** begin Supplied data **

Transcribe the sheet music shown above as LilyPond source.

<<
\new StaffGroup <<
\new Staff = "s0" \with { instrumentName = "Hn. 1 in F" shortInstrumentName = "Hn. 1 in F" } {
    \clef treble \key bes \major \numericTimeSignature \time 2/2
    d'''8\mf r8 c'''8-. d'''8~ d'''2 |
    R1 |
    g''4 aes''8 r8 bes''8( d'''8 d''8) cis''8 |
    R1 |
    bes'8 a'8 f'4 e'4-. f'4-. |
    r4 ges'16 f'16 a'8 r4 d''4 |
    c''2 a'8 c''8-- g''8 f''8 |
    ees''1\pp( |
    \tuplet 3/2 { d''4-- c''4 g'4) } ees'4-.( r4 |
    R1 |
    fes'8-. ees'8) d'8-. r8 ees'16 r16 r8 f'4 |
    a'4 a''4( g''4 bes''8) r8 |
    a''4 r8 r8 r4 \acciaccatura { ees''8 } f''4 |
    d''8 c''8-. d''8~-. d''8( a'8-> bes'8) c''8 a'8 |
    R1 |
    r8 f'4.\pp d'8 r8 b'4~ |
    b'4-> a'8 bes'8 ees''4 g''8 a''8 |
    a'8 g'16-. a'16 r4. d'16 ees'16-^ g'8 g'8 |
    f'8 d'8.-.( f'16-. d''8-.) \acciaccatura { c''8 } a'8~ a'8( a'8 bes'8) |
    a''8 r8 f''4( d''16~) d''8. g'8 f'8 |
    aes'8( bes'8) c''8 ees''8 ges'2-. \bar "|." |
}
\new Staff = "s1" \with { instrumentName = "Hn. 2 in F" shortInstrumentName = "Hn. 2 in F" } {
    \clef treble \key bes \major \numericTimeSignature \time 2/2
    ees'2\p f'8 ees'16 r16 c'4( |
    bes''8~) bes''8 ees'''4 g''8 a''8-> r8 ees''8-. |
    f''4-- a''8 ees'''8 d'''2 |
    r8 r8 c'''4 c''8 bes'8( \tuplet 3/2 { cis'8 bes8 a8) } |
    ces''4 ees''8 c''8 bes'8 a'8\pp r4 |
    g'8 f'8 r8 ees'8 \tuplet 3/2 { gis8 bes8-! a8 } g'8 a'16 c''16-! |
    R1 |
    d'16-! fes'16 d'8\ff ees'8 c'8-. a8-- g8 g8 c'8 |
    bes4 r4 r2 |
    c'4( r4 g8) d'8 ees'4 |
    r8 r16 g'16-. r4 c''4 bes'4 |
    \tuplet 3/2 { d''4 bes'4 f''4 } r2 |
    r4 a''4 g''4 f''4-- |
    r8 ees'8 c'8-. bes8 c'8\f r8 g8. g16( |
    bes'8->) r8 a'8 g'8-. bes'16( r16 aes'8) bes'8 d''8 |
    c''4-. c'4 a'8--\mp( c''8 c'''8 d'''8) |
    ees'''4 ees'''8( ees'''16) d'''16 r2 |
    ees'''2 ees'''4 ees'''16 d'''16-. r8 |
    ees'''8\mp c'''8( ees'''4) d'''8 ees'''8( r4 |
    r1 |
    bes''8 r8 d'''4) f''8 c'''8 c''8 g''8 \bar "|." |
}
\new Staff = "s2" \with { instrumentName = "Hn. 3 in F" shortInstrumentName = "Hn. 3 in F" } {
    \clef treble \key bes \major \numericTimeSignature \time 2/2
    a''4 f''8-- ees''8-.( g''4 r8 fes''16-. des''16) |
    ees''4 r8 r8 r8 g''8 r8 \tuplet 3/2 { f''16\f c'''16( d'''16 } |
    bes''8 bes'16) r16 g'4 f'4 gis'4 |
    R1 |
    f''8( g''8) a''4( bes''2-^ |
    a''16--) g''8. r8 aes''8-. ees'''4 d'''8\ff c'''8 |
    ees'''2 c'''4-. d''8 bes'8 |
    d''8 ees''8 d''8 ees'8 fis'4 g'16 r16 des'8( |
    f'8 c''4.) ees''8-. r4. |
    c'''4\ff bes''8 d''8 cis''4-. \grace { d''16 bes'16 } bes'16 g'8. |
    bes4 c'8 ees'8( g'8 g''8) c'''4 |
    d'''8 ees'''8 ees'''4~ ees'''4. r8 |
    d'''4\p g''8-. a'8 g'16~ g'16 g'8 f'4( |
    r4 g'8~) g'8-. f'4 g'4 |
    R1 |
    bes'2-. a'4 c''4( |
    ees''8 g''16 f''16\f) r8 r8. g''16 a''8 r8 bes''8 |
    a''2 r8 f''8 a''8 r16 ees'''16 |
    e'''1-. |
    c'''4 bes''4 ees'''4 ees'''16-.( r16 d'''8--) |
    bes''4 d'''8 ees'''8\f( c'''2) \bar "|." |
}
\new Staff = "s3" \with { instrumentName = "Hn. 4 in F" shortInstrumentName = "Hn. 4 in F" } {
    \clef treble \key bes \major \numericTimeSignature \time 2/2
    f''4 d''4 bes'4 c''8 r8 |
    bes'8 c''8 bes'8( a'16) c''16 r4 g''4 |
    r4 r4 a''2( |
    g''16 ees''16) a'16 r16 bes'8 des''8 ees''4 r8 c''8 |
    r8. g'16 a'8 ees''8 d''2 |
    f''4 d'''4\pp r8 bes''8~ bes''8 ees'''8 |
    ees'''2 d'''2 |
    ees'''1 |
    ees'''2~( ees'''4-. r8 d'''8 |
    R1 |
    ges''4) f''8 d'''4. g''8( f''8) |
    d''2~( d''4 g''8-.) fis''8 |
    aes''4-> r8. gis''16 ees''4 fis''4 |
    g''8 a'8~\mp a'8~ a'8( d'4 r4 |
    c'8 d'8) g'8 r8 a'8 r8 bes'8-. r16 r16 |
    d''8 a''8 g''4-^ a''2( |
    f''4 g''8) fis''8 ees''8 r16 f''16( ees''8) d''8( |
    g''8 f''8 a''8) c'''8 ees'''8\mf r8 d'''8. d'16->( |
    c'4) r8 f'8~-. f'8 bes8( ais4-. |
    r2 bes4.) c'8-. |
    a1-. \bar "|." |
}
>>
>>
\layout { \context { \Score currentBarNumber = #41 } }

** end Supplied data **

Task instructions: Gather every row above that contains the string "with" and copy each one out. Case counts.

Response to the exercise:
\new Staff = "s0" \with { instrumentName = "Hn. 1 in F" shortInstrumentName = "Hn. 1 in F" } {
\new Staff = "s1" \with { instrumentName = "Hn. 2 in F" shortInstrumentName = "Hn. 2 in F" } {
\new Staff = "s2" \with { instrumentName = "Hn. 3 in F" shortInstrumentName = "Hn. 3 in F" } {
\new Staff = "s3" \with { instrumentName = "Hn. 4 in F" shortInstrumentName = "Hn. 4 in F" } {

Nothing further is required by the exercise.